• _Short problem_:
State how many lines in the rows below contain the string "ways", matching case exactly. Please give only the number.

* BEGIN Input for this task *

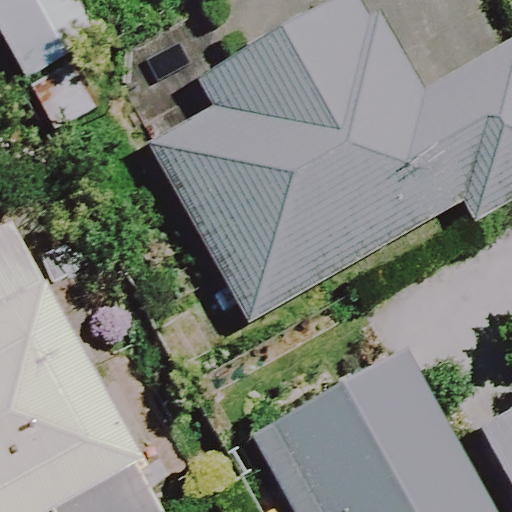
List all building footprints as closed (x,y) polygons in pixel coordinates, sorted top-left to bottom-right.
[(0,0),(0,58),(18,90),(92,49),(64,0),(0,0)] [(511,57),(408,115),(347,5),(199,87),(219,123),(143,165),(239,337),(475,205),(487,226),(511,212),(511,57)] [(0,243),(0,511),(154,511),(7,240),(0,243)] [(511,342),(511,246),(381,319),(423,392),(511,342)] [(473,511),(470,470),(395,477),(398,511),(473,511)]
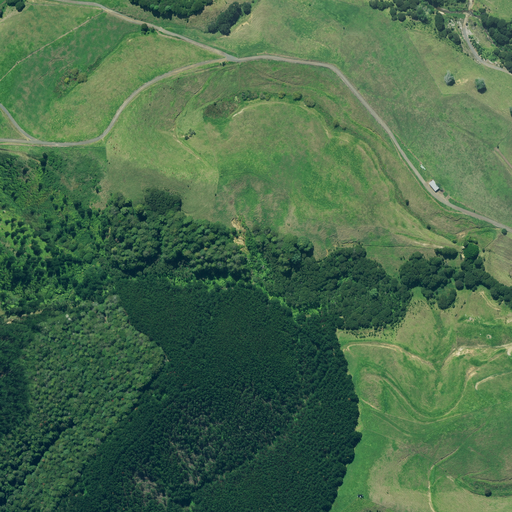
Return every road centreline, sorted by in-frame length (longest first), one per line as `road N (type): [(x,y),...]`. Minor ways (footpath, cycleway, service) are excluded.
road 1 (track): [(25,0),(97,7),(236,56),(281,52),(338,68),(435,196),(511,228)]
road 2 (track): [(0,135),(63,139),(98,131),(144,80),(236,56)]
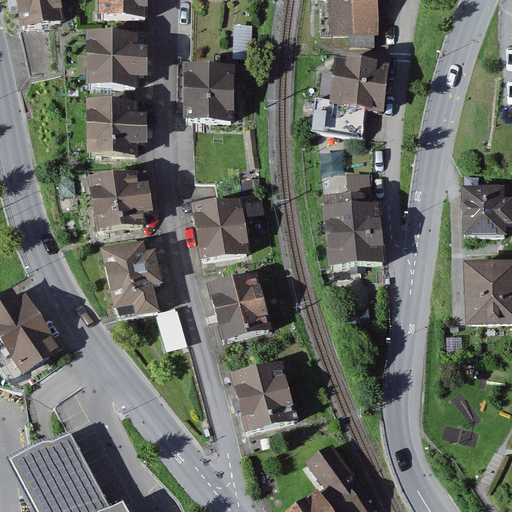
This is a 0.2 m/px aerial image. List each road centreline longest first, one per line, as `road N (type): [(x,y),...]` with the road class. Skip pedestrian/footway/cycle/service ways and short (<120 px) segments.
road 1 (residential): [(219,495),(233,471),(175,234),(167,0)]
road 2 (residential): [(0,78),(43,256),(111,369),(219,495)]
road 3 (residential): [(416,253),(392,241),(389,205),(411,0)]
road 4 (residential): [(431,511),(404,447),(416,253)]
road 5 (residential): [(416,253),(439,119),(478,0)]
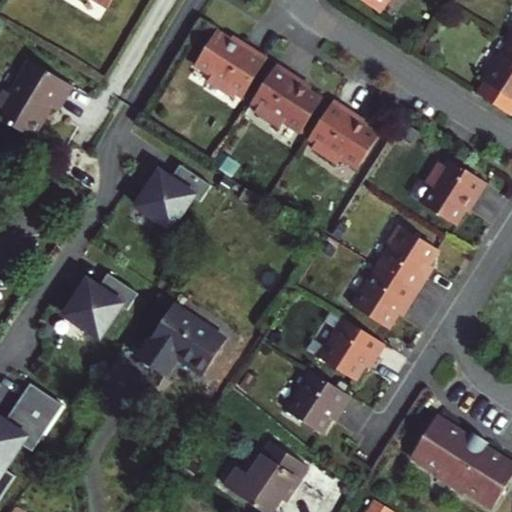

* END Input for this task *

• _Correct result_:
2